Your reply should reproduce all the data below exactly while excluding the pictures.
---------- Study material
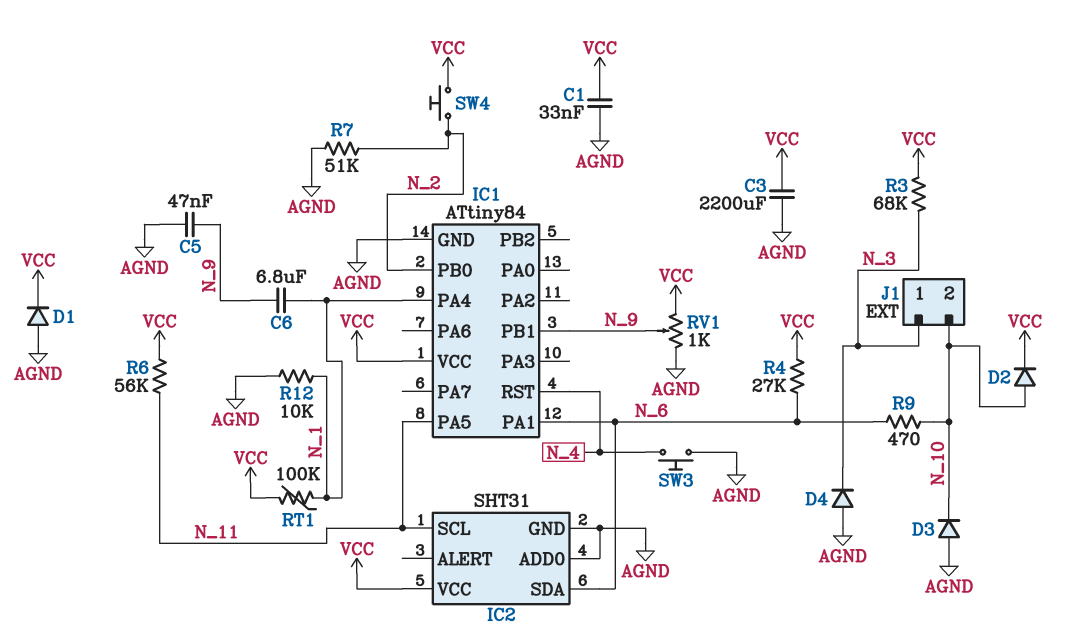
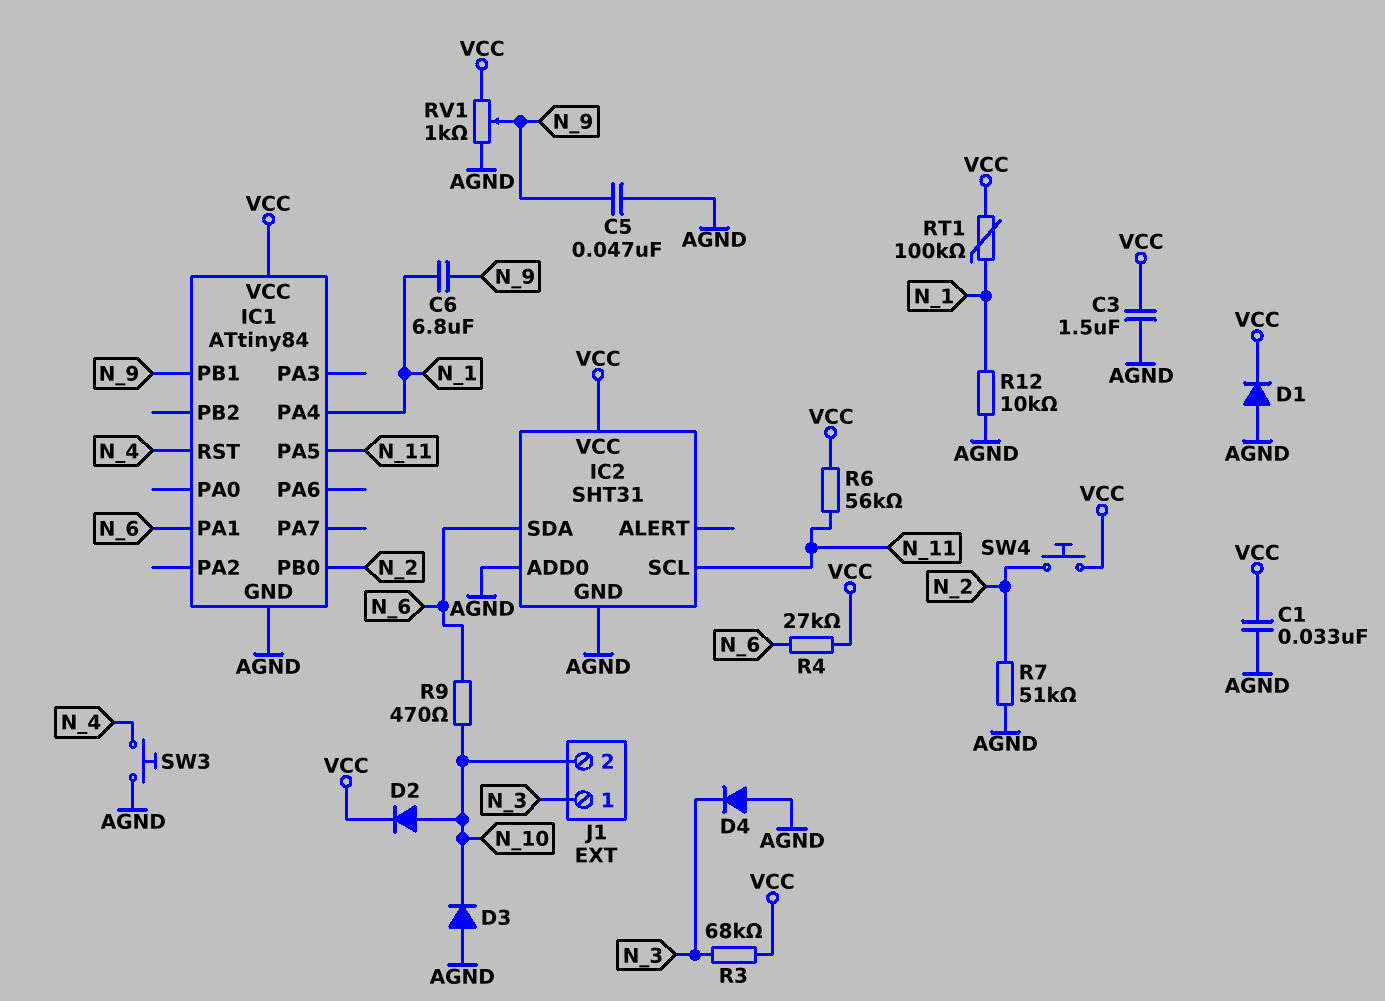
C3: 2200uF (AGND, VCC) -> 1.5uF (AGND, VCC)

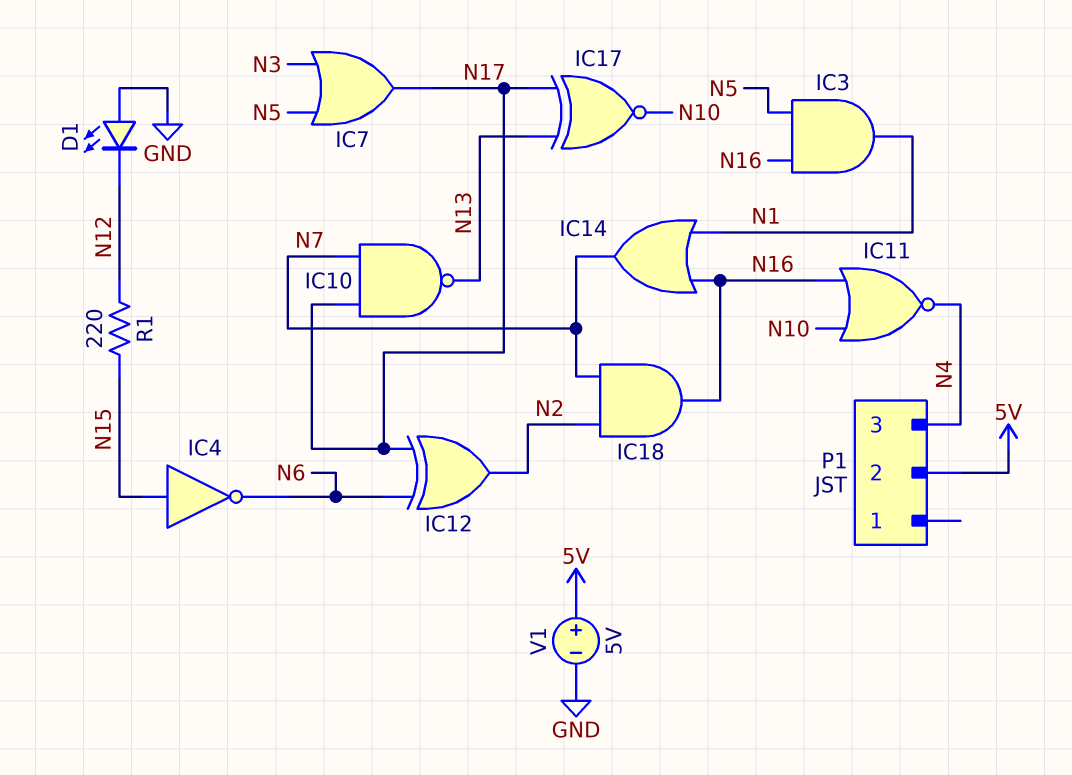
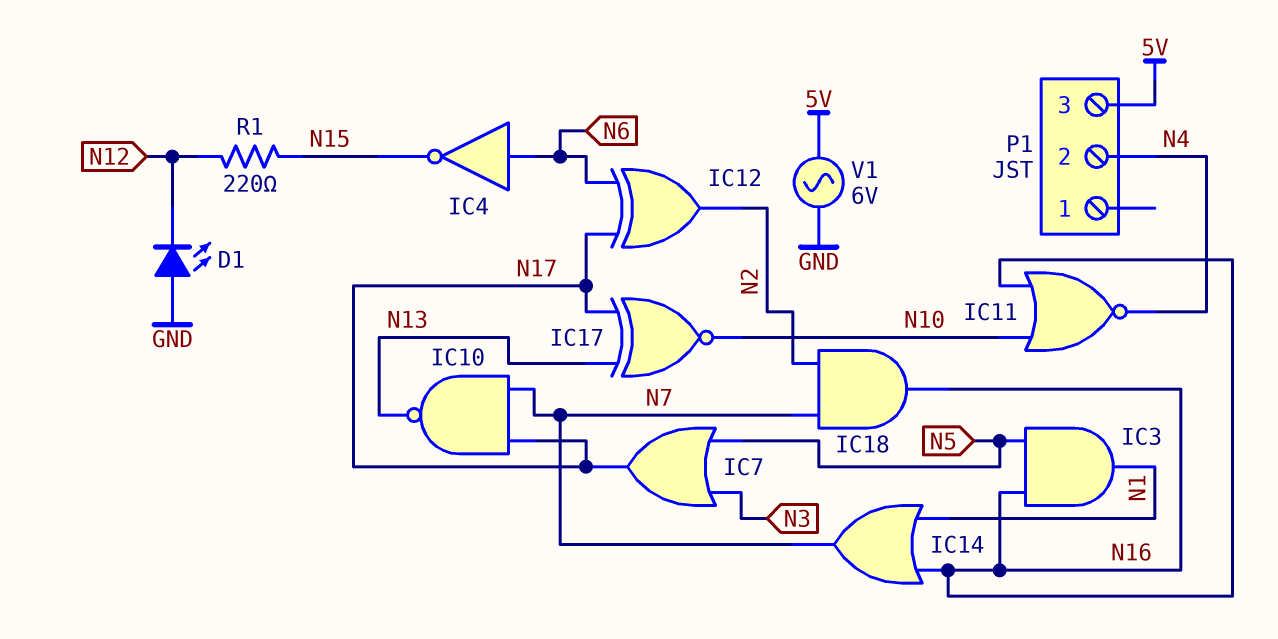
IC4: NOT (in N15, out N6) -> NOT (in N6, out N15)
P1 pin 2: 5V -> N4
P1 pin 3: N4 -> 5V
V1: 5V (plus 5V, minus GND) -> AC 6V (5V, GND)

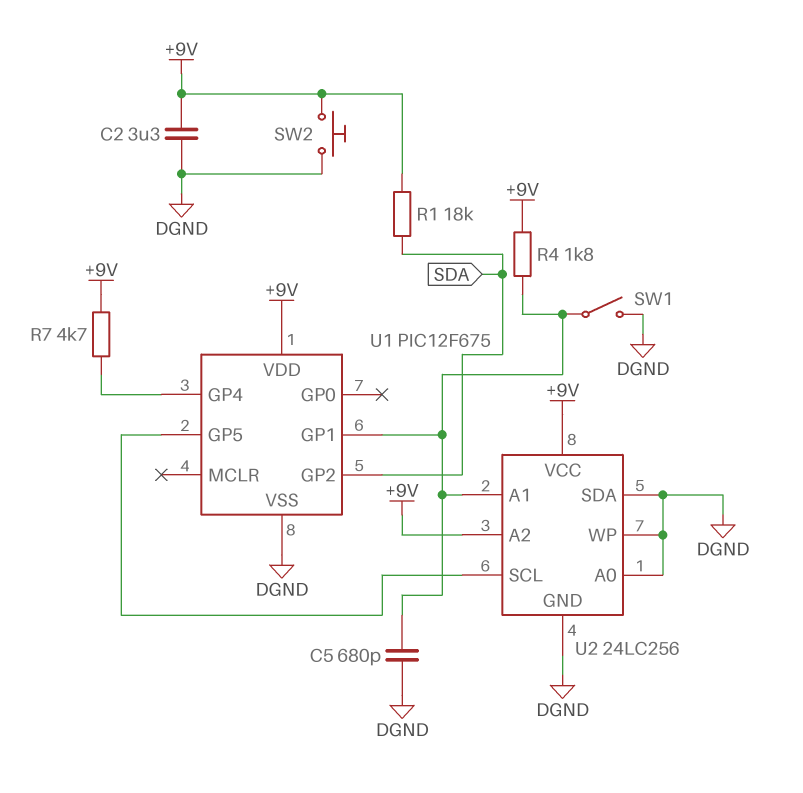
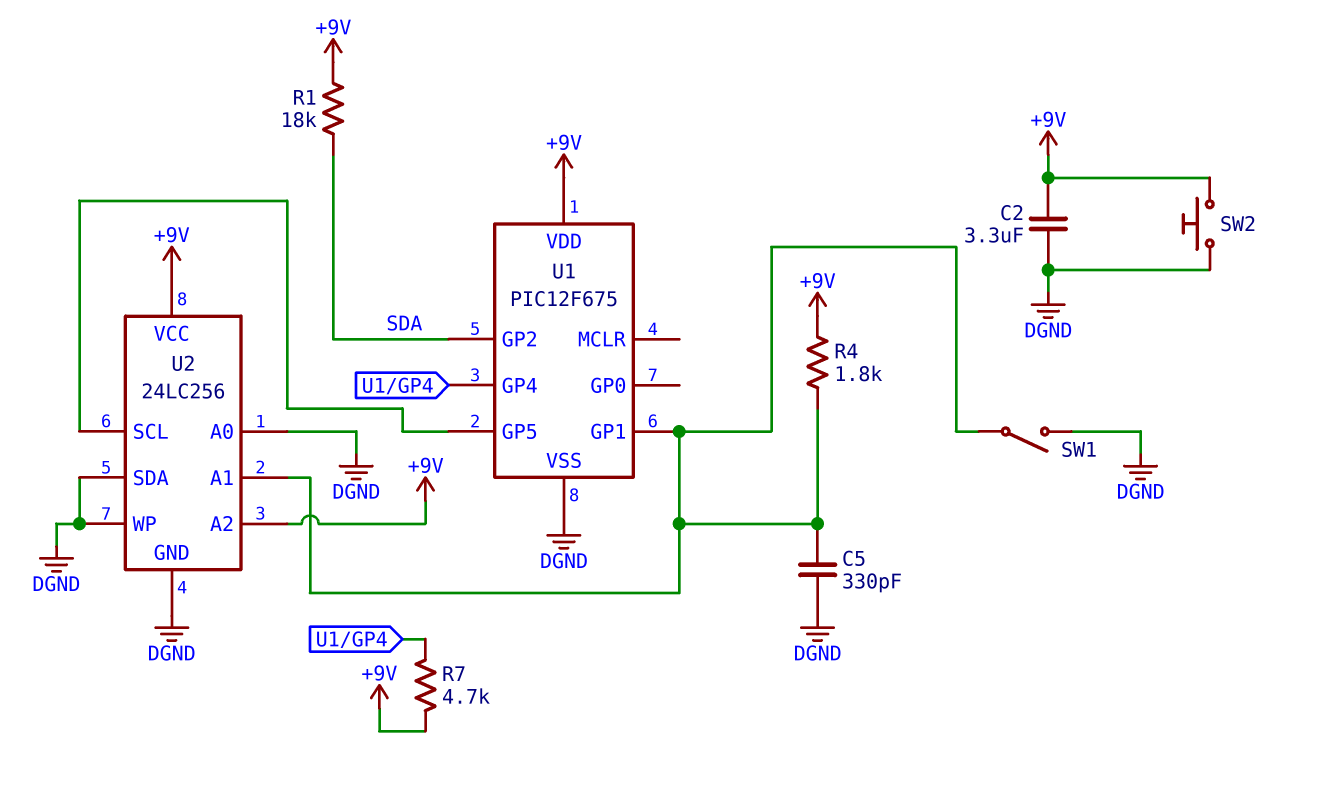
C5: 680pF (DGND, U1/GP1) -> 330pF (DGND, U1/GP1)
--------------------
### The answer
C3: 2200uF (AGND, VCC) -> 1.5uF (AGND, VCC)

IC4: NOT (in N15, out N6) -> NOT (in N6, out N15)
P1 pin 2: 5V -> N4
P1 pin 3: N4 -> 5V
V1: 5V (plus 5V, minus GND) -> AC 6V (5V, GND)

C5: 680pF (DGND, U1/GP1) -> 330pF (DGND, U1/GP1)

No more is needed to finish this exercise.